*** Data provided ***

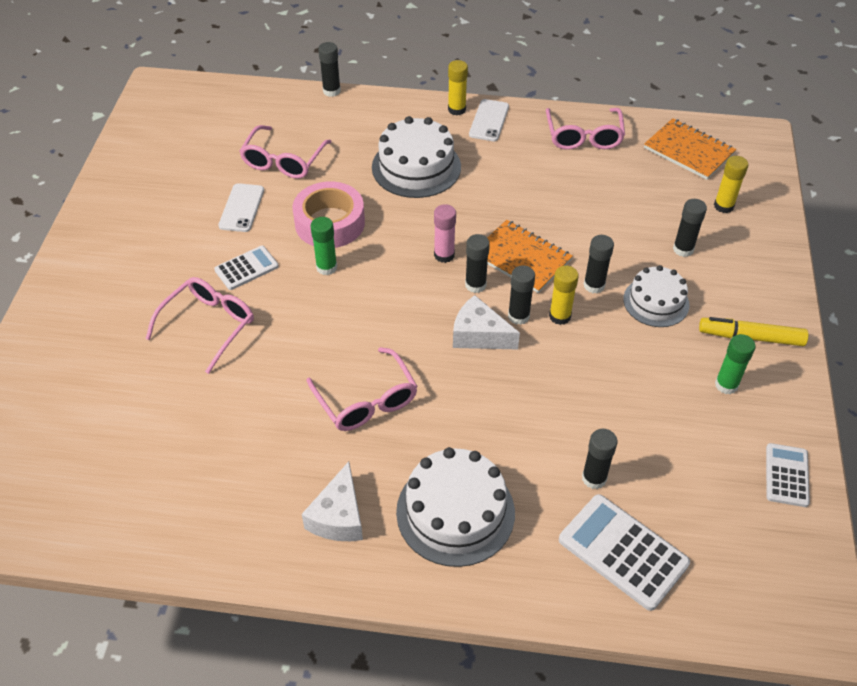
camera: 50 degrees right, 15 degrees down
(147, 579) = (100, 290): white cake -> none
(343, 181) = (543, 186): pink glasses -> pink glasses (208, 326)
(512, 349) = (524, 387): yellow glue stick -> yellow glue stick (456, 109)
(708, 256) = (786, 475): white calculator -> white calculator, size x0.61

*** End of Data provided ***

• Required work:
Give back the records above exactly, with no pictures.

• Your response:
camera: 50 degrees right, 15 degrees down
(147, 579) = (100, 290): white cake -> none
(343, 181) = (543, 186): pink glasses -> pink glasses (208, 326)
(512, 349) = (524, 387): yellow glue stick -> yellow glue stick (456, 109)
(708, 256) = (786, 475): white calculator -> white calculator, size x0.61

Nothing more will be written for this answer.